TASK REQUIREMENTS:
The answer is the data repeated in full, with no pictures included.

··· RECORDS TO PROCESS ···

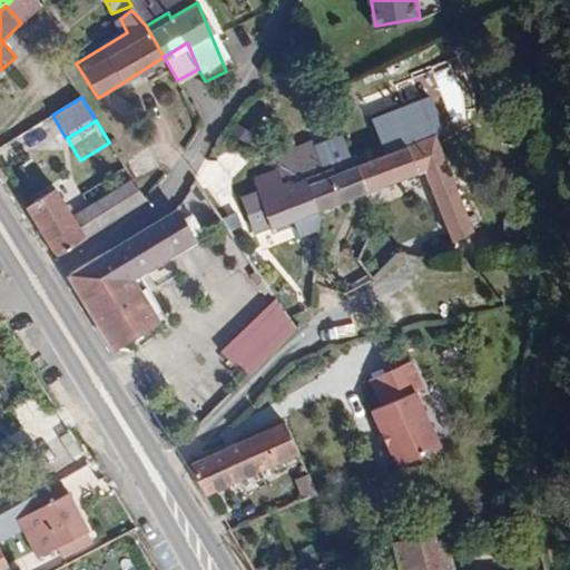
[(418,170),(451,242),(472,231),(428,133),(349,166),(361,193),(418,170)]
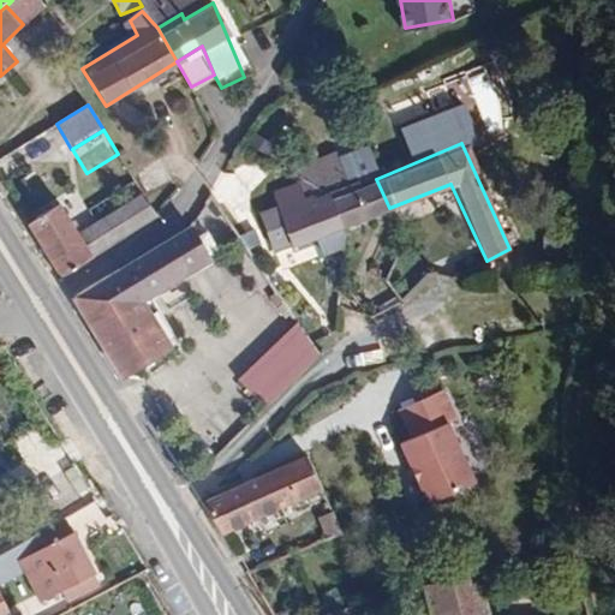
[(356,175),(358,181),(360,186),(376,179),(372,168),(356,175)]
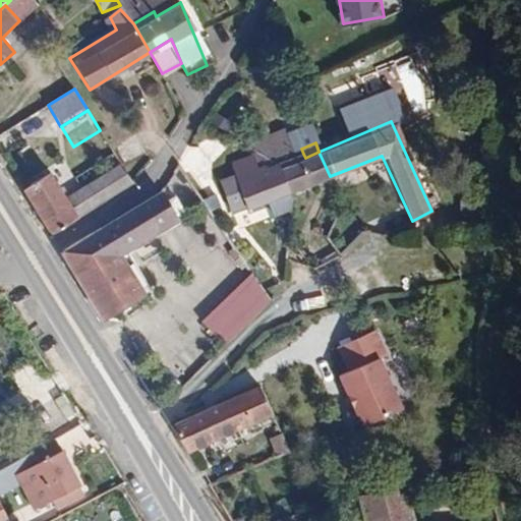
[(278,164),(289,192),(326,178),(330,176),(319,152),(305,158),(303,154),(294,158),(288,145),(263,155),(278,164)]
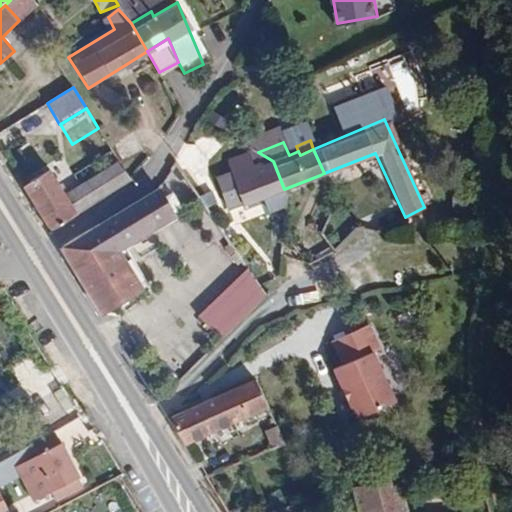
[(237,208),(284,189),(273,161),(264,163),(263,160),(256,162),(253,159),(221,172),(237,208)]
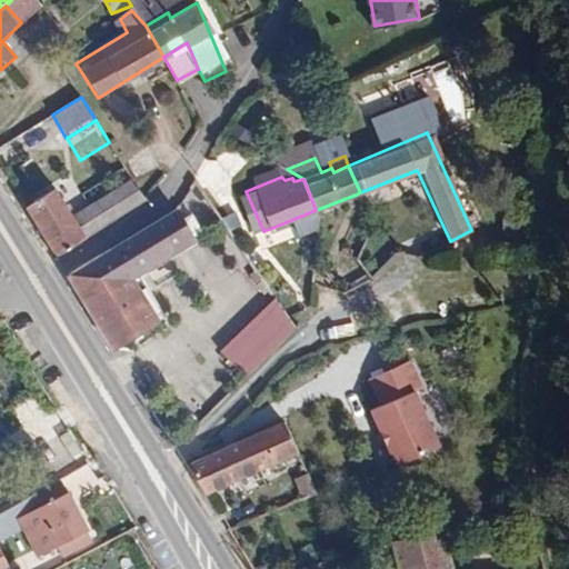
[(56,190),(27,209),(55,257),(145,201),(131,180),(73,220),(56,190)]
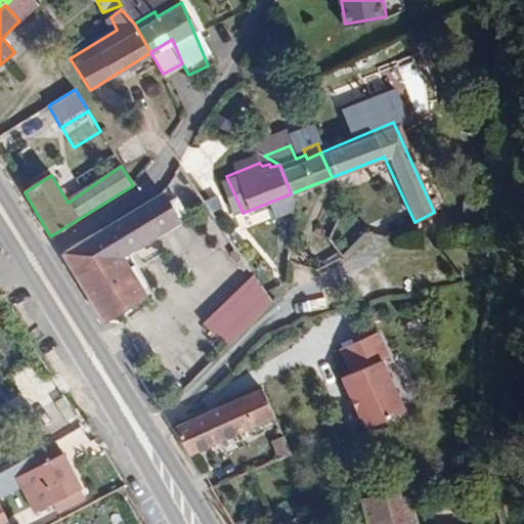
[(63,252),(105,321),(155,292),(129,251),(181,219),(163,191),(111,225),(63,252)]
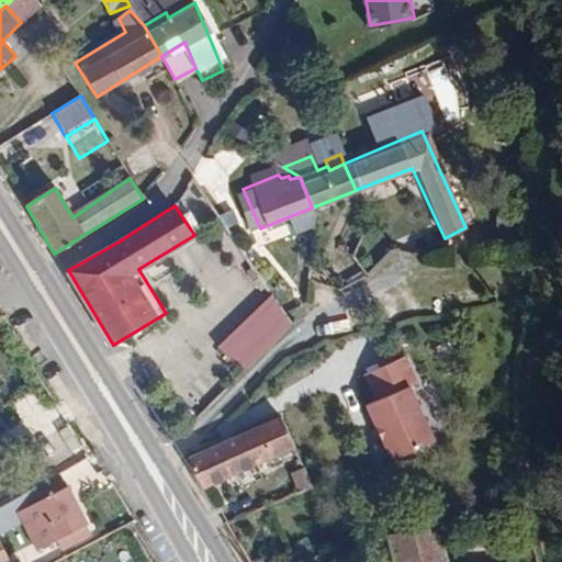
[(351,254),(366,276),(386,255),(363,236),(351,254)]
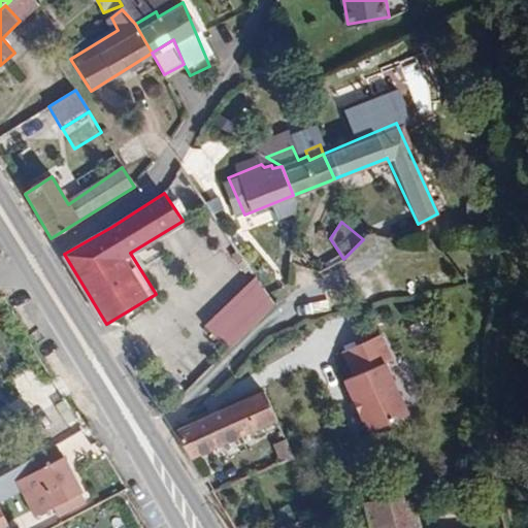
[(199,325),(225,351),(271,306),(251,274),(199,325)]
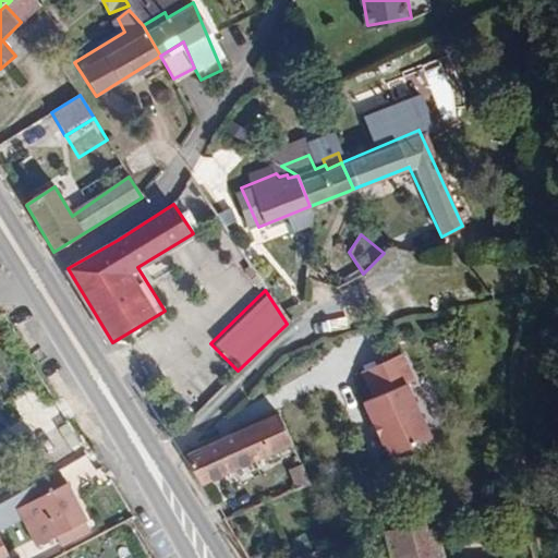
[(396,359),(356,377),(367,401),(358,405),(381,461),(424,443),(401,389),(408,385),(396,359)]
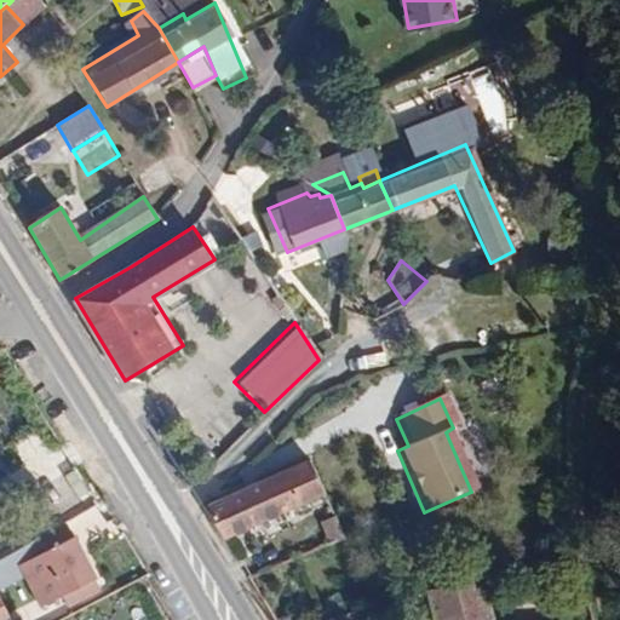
[(219,545),(320,495),(305,463),(200,512),(219,545)]
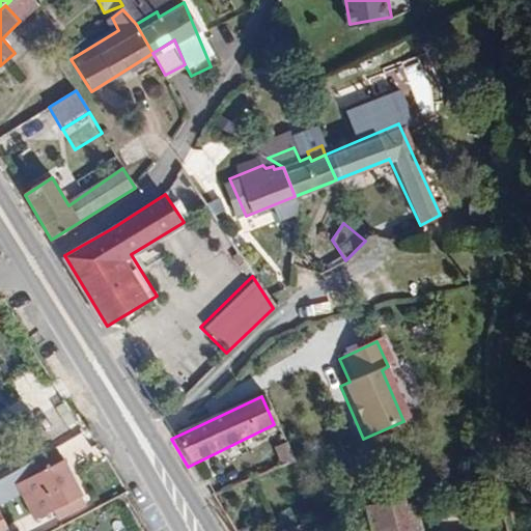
[(292,442),(278,444),(281,463),(297,459),(292,442)]
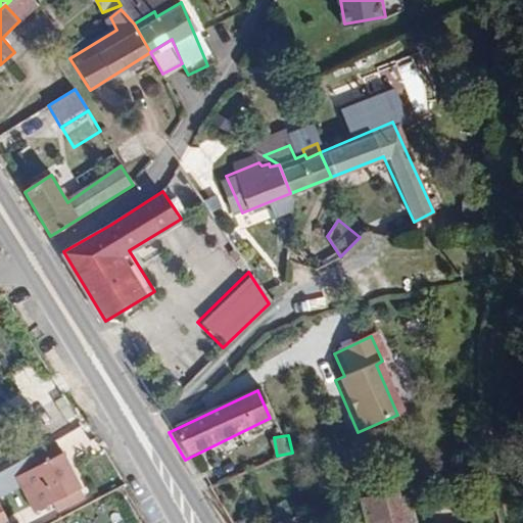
[(61,448),(55,438),(31,452),(37,462),(61,448)]
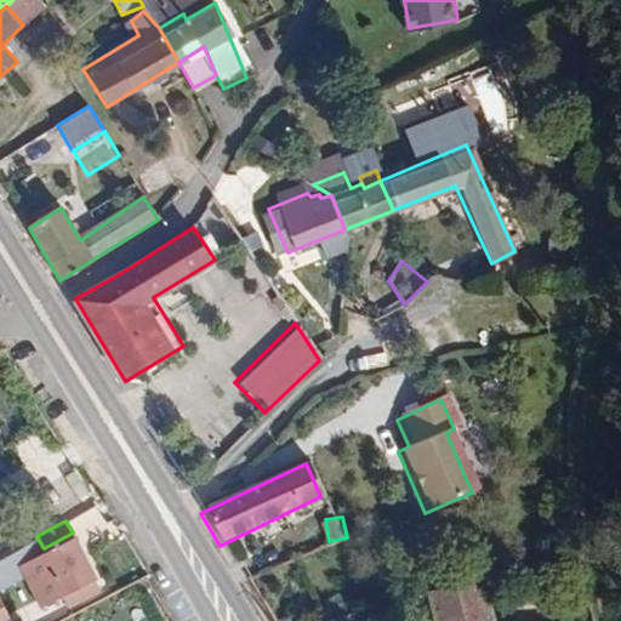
[(44,548),(36,536),(0,557),(0,591),(28,576),(45,608),(66,596),(97,576),(73,533),(44,548)]
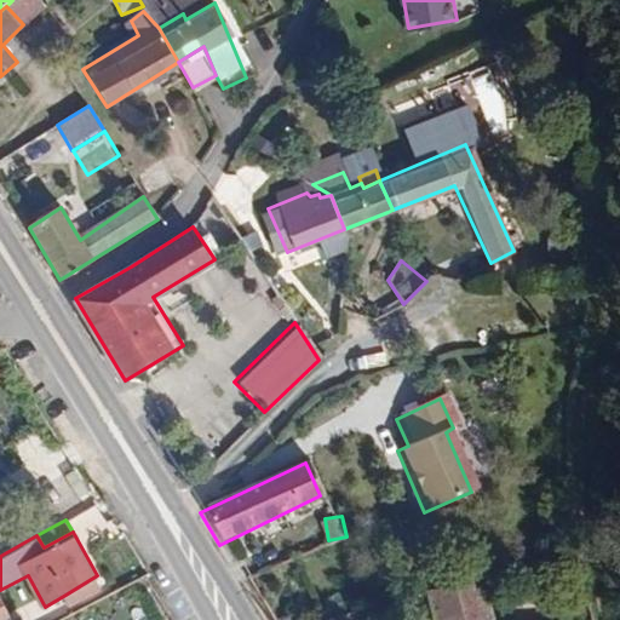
[(102,584),(97,575),(65,595),(70,602),(102,584)]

···

EXERCISE RESPONSE:
[(418,170),(451,242),(472,231),(428,133),(349,166),(361,193),(418,170)]
[(356,175),(358,181),(360,186),(376,179),(372,168),(356,175)]
[(278,164),(289,192),(326,178),(330,176),(319,152),(305,158),(303,154),(294,158),(288,145),(263,155),(278,164)]
[(237,208),(284,189),(273,161),(264,163),(263,160),(256,162),(253,159),(221,172),(237,208)]
[(56,190),(27,209),(55,257),(145,201),(131,180),(73,220),(56,190)]
[(63,252),(105,321),(155,292),(129,251),(181,219),(163,191),(111,225),(63,252)]
[(351,254),(366,276),(386,255),(363,236),(351,254)]
[(199,325),(225,351),(271,306),(251,274),(199,325)]
[(396,359),(356,377),(367,401),(358,405),(381,461),(424,443),(401,389),(408,385),(396,359)]
[(219,545),(320,495),(305,463),(200,512),(219,545)]
[(292,442),(278,444),(281,463),(297,459),(292,442)]
[(61,448),(55,438),(31,452),(37,462),(61,448)]
[(44,548),(36,536),(0,557),(0,591),(28,576),(45,608),(66,596),(97,576),(73,533),(44,548)]
[(102,584),(97,575),(65,595),(70,602),(102,584)]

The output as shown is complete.